## [WHAT TO WORK ON]
Skip the pictures and retype exactly the lines from the one holding "Green: [663,269,697,297] ->" through the end of the entries.

## [DATA SHOWN]
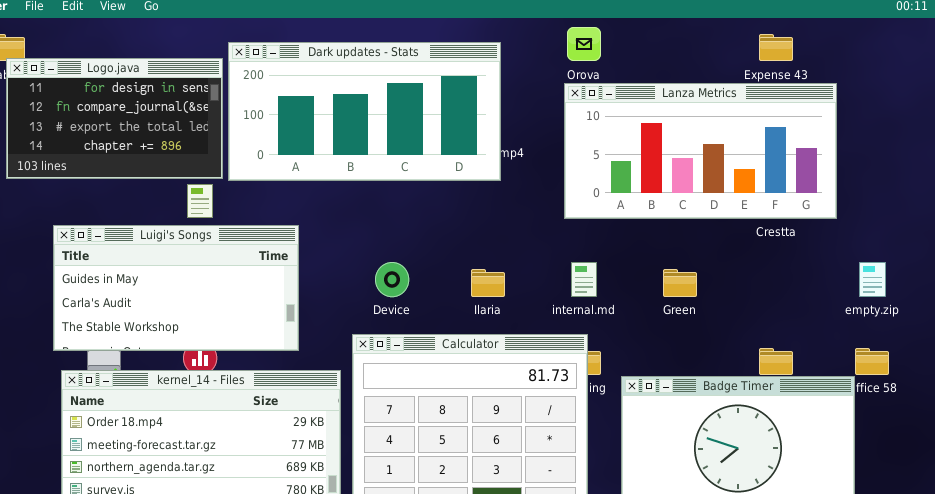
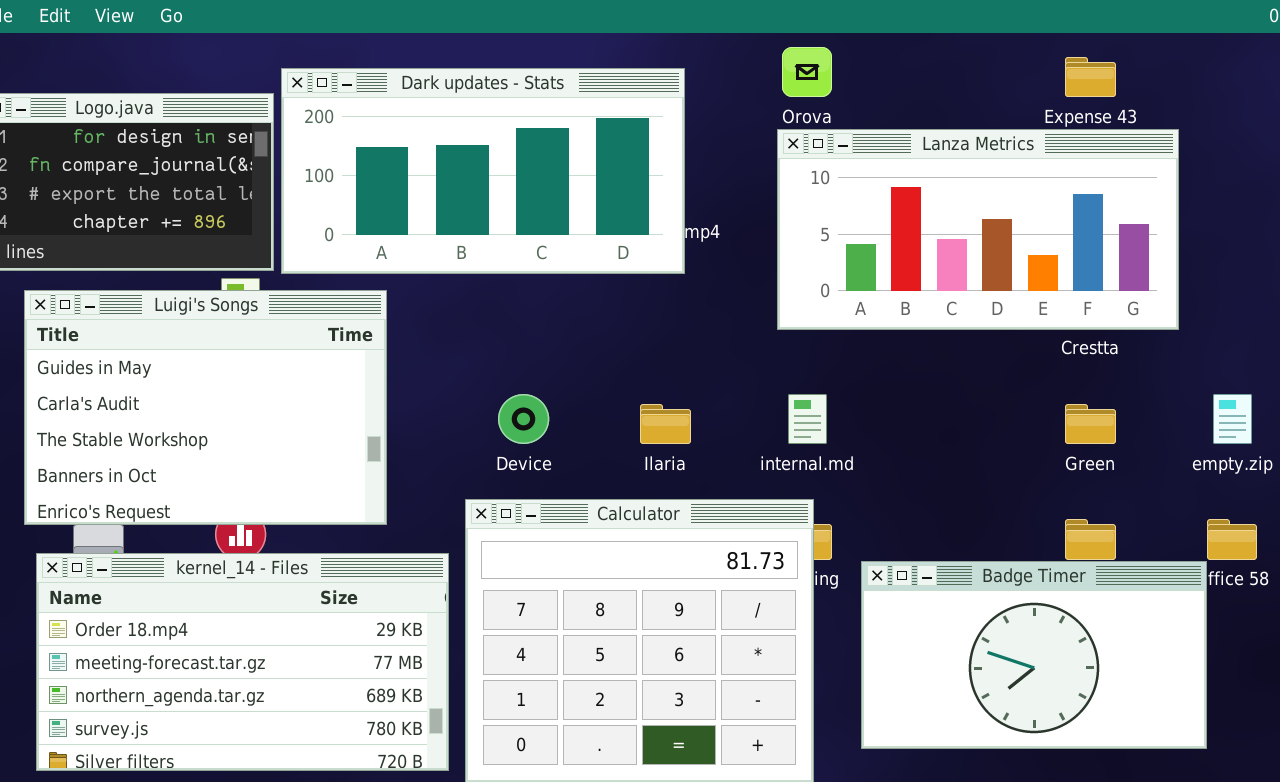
Luigi's Songs: [53,225,299,351] -> [24,290,387,525], resized
Green: [663,269,697,297] -> [1065,404,1116,444], moved

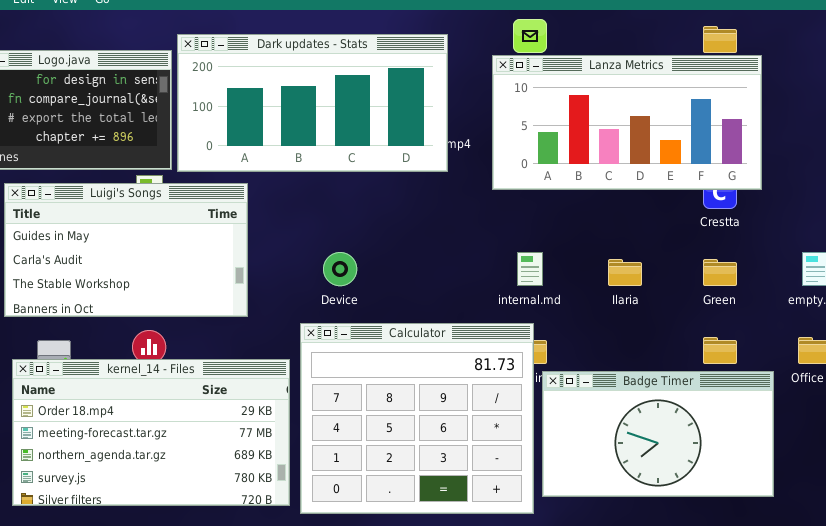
Lanza Metrics: [777,129,1179,330] -> [492,55,762,190], moved
Luigi's Songs: [24,290,387,525] -> [4,183,248,317], resized
Ilaria: [640,404,691,444] -> [608,259,642,286], moved
Badge Timer: [861,561,1207,749] -> [542,371,774,497], moved

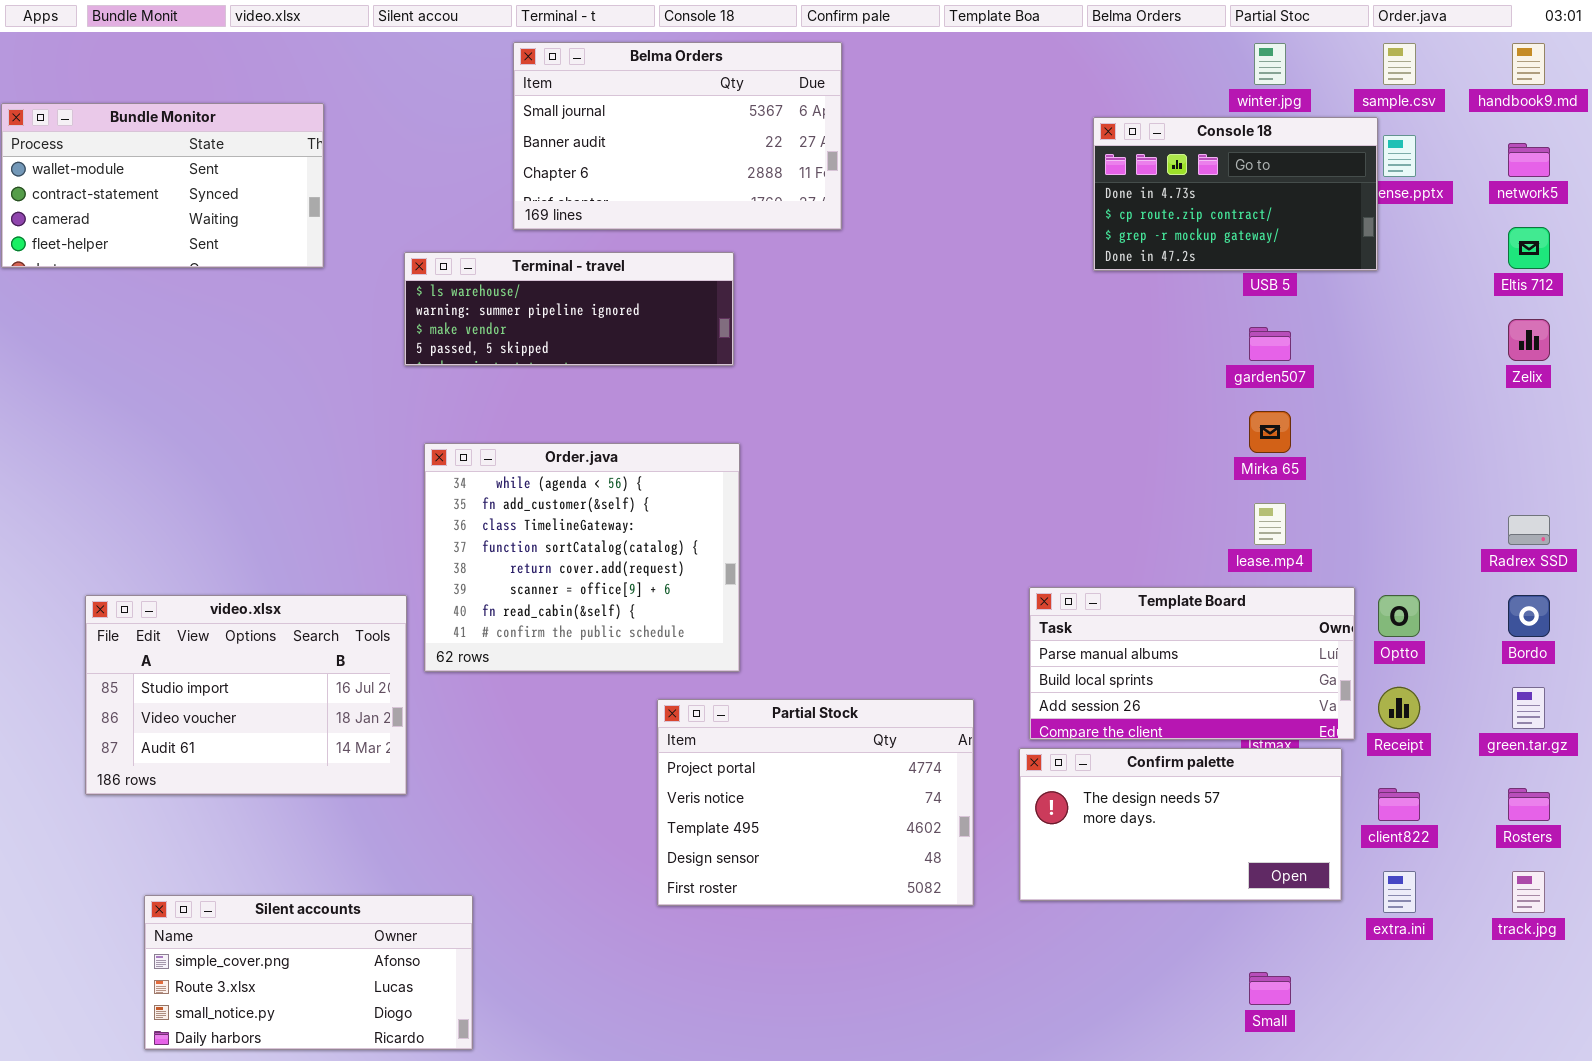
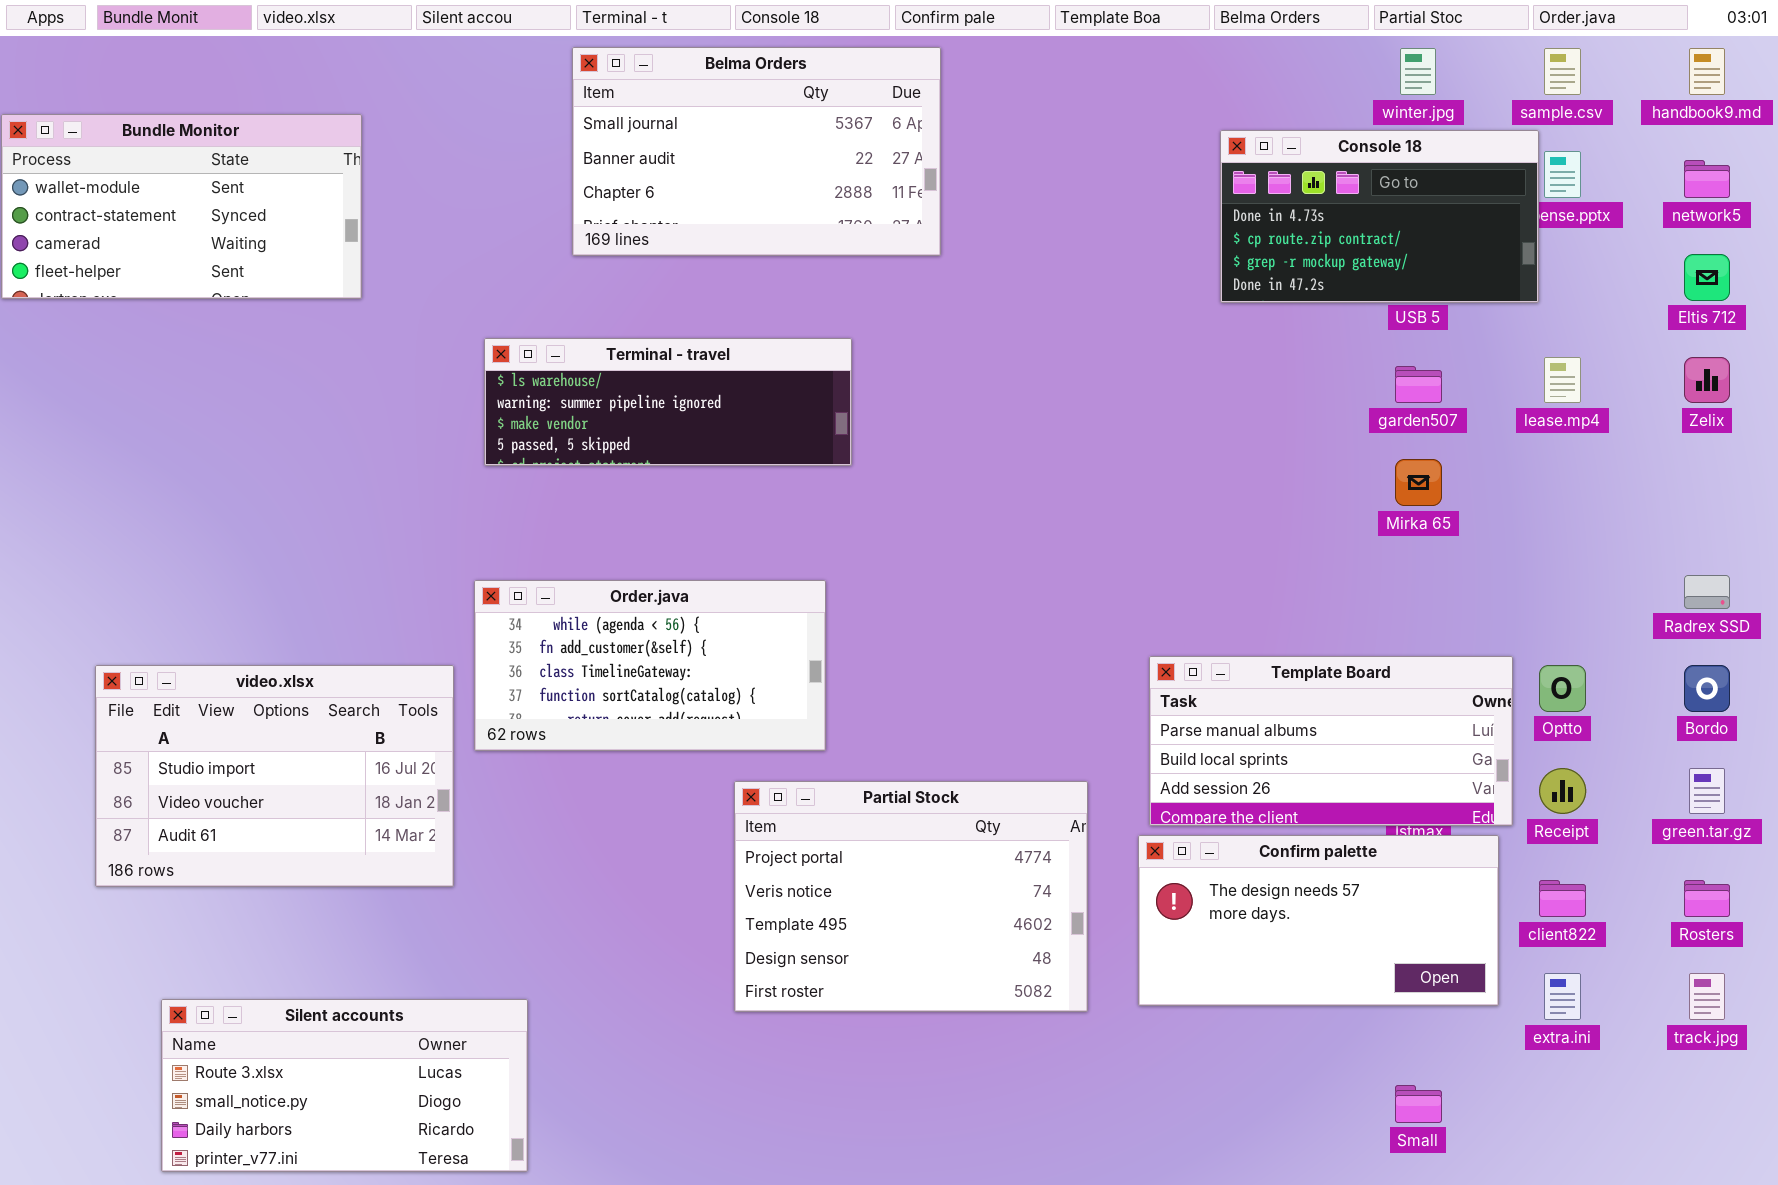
Terminal - travel: [404,252,734,366] -> [484,338,852,466], moved
Order.java: [424,443,740,672] -> [474,580,826,751], resized
lease.mp4: [1254,503,1286,545] -> [1544,357,1581,403], moved
Silent accounts: [144,895,473,1050] -> [161,999,528,1172], scrolled down 1 row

## [ANSWER TO THIS TASK]
Green: [663,269,697,297] -> [1065,404,1116,444], moved

Lanza Metrics: [777,129,1179,330] -> [492,55,762,190], moved
Luigi's Songs: [24,290,387,525] -> [4,183,248,317], resized
Ilaria: [640,404,691,444] -> [608,259,642,286], moved
Badge Timer: [861,561,1207,749] -> [542,371,774,497], moved

Terminal - travel: [404,252,734,366] -> [484,338,852,466], moved
Order.java: [424,443,740,672] -> [474,580,826,751], resized
lease.mp4: [1254,503,1286,545] -> [1544,357,1581,403], moved
Silent accounts: [144,895,473,1050] -> [161,999,528,1172], scrolled down 1 row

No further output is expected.